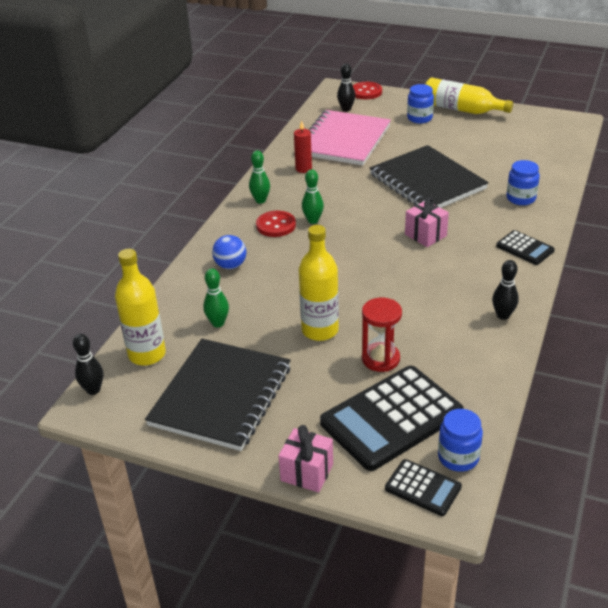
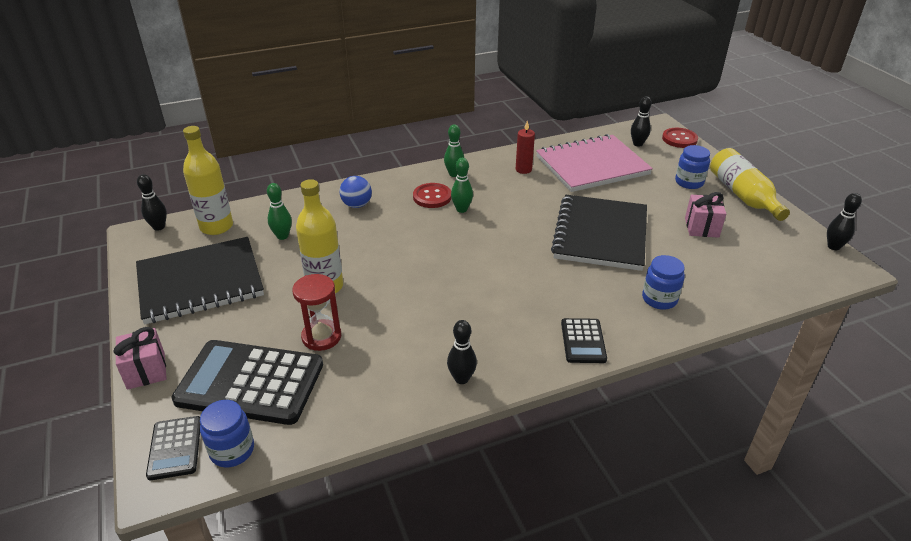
camera: 45 degrees right, 0 degrees up
(425, 235) = (521, 273): pink gift -> pink gift (701, 227)
(550, 114) = (833, 246): none -> black bowling pin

▶ [DESCRIPTION OF THE TASK]
Give back an exact copy of the material above, omitting the pictures.

▶ [YOUR SOLUTION]
camera: 45 degrees right, 0 degrees up
(425, 235) = (521, 273): pink gift -> pink gift (701, 227)
(550, 114) = (833, 246): none -> black bowling pin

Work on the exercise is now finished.